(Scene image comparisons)

------

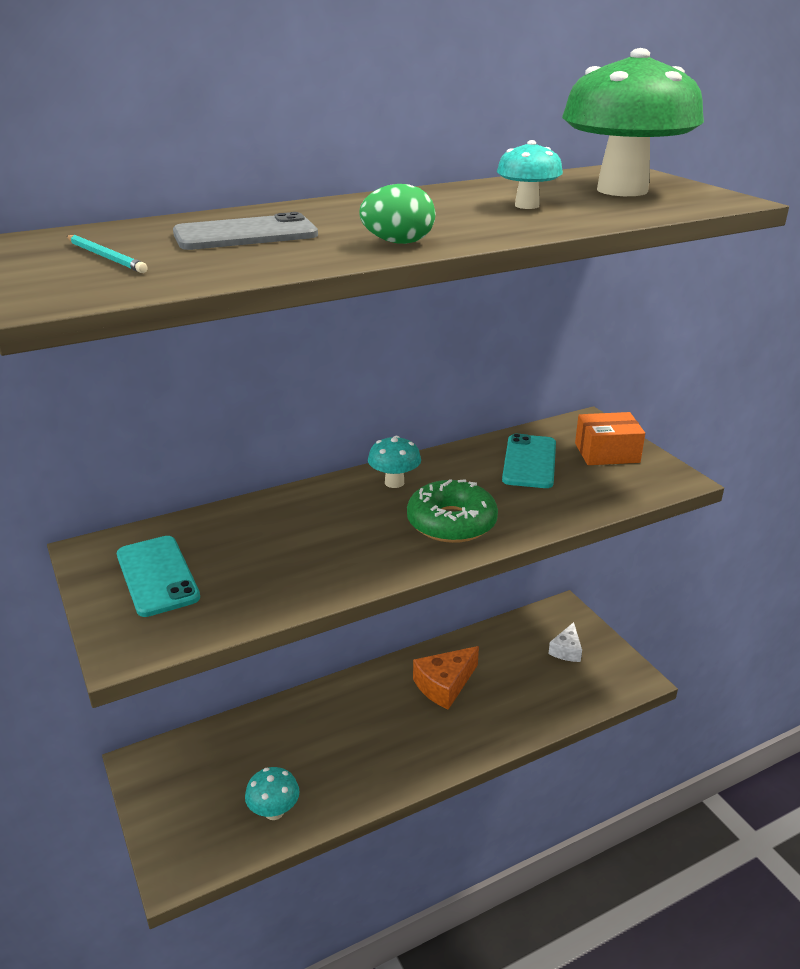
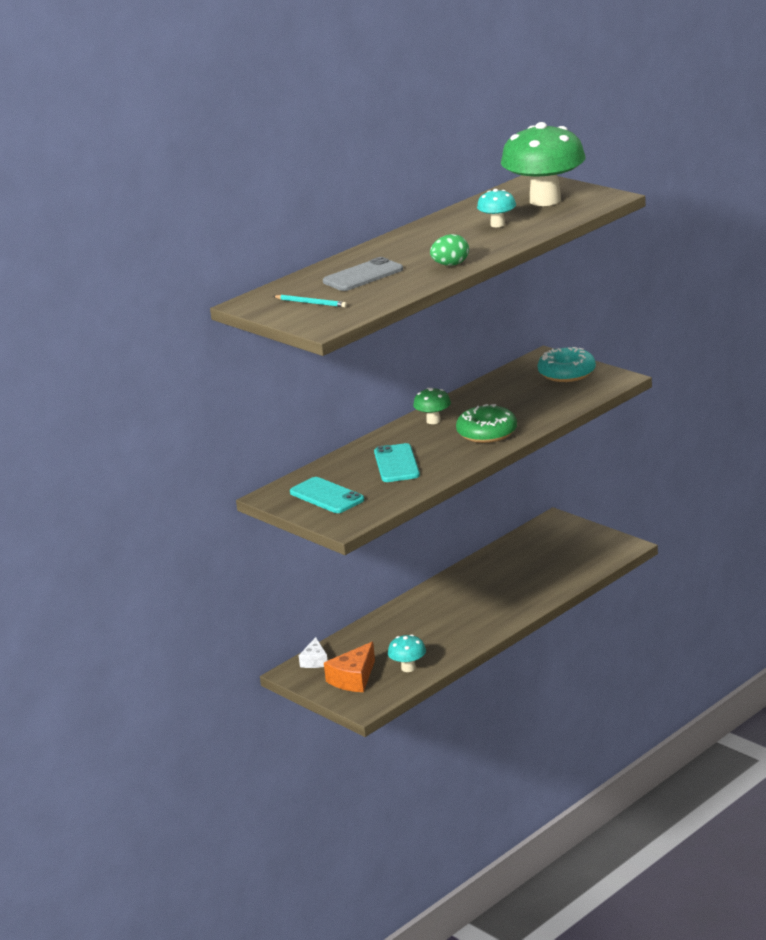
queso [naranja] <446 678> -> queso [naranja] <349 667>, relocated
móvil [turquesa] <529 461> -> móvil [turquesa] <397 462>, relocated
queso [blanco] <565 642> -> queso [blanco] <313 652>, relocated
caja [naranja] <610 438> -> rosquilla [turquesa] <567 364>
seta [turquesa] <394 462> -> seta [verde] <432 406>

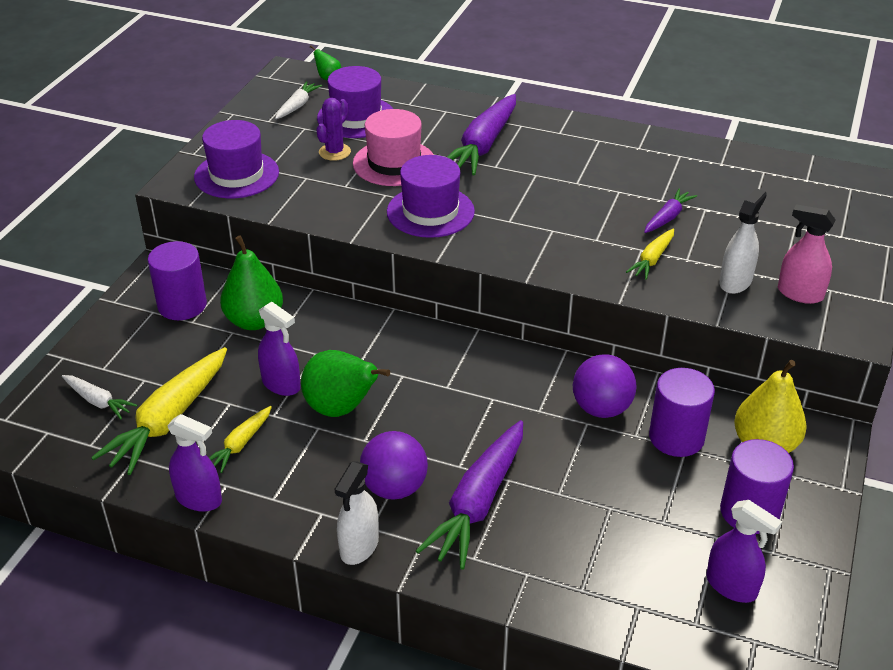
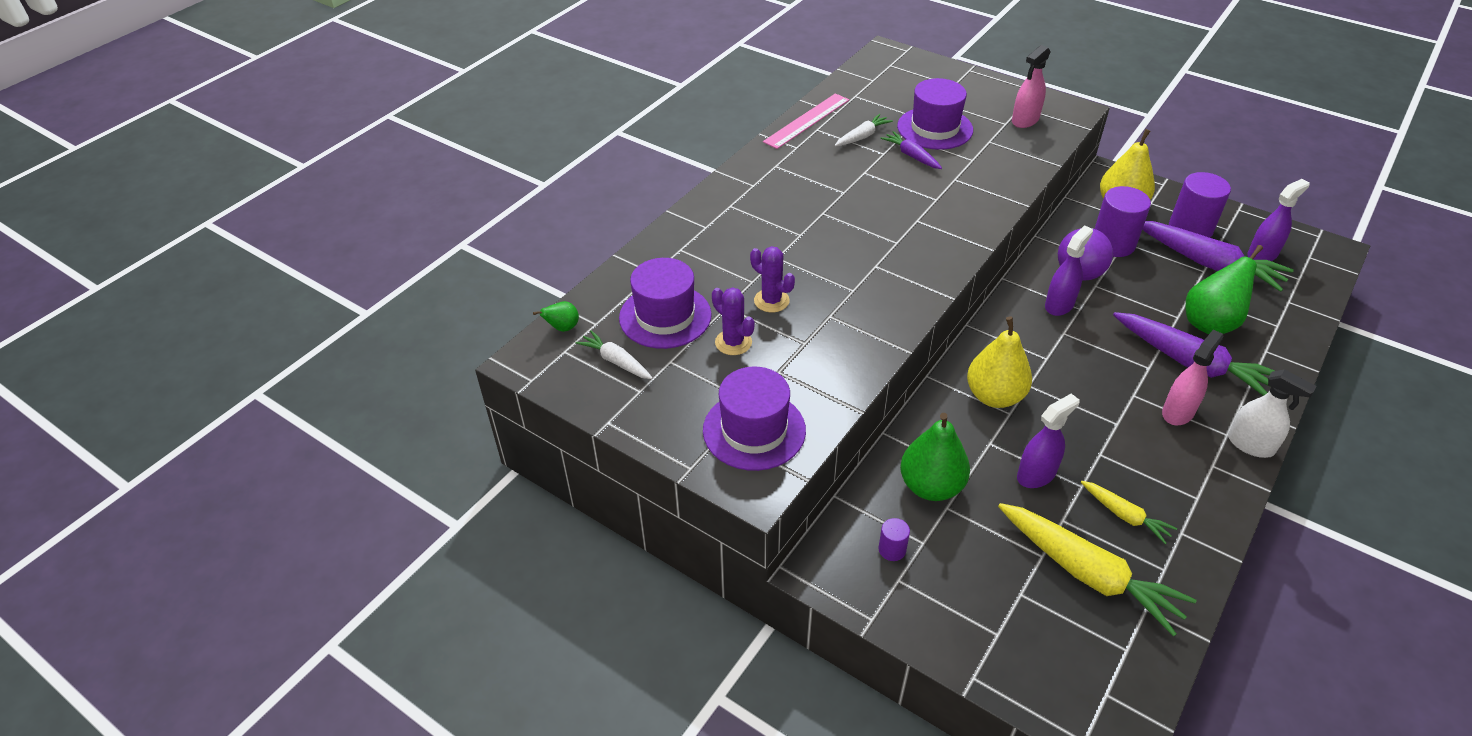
zanahoria [amarillo] <650 254> -> none
pulverizador [blanco] <743 241> -> none
none -> regla [rosa] <806 121>
none -> pera [amarillo] <999 362>
zanahoria [blanco] <100 397> -> zanahoria [blanco] <864 130>, relocated
pulverizador [morado] <194 463> -> pulverizador [morado] <1069 270>, relocated
pera [verde] <345 383> -> pera [verde] <1224 289>, relocated
sombrero [morado] <431 196> -> sombrero [morado] <935 114>, relocated
zanahoria [morado] <481 134> -> zanahoria [morado] <1218 256>, relocated
sombrero [rosa] <393 147> -> cactus [morado] <772 279>
pelota [morado] <394 465> -> pulverizador [rosa] <1193 377>
cilindro [morado] <177 280> -> cilindro [morado] <894 539>, x0.48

------

Activity>
Pictures stay out; reproduce every line of the records exactly.

Solution to this exercise>
queso [naranja] <446 678> -> queso [naranja] <349 667>, relocated
móvil [turquesa] <529 461> -> móvil [turquesa] <397 462>, relocated
queso [blanco] <565 642> -> queso [blanco] <313 652>, relocated
caja [naranja] <610 438> -> rosquilla [turquesa] <567 364>
seta [turquesa] <394 462> -> seta [verde] <432 406>

zanahoria [amarillo] <650 254> -> none
pulverizador [blanco] <743 241> -> none
none -> regla [rosa] <806 121>
none -> pera [amarillo] <999 362>
zanahoria [blanco] <100 397> -> zanahoria [blanco] <864 130>, relocated
pulverizador [morado] <194 463> -> pulverizador [morado] <1069 270>, relocated
pera [verde] <345 383> -> pera [verde] <1224 289>, relocated
sombrero [morado] <431 196> -> sombrero [morado] <935 114>, relocated
zanahoria [morado] <481 134> -> zanahoria [morado] <1218 256>, relocated
sombrero [rosa] <393 147> -> cactus [morado] <772 279>
pelota [morado] <394 465> -> pulverizador [rosa] <1193 377>
cilindro [morado] <177 280> -> cilindro [morado] <894 539>, x0.48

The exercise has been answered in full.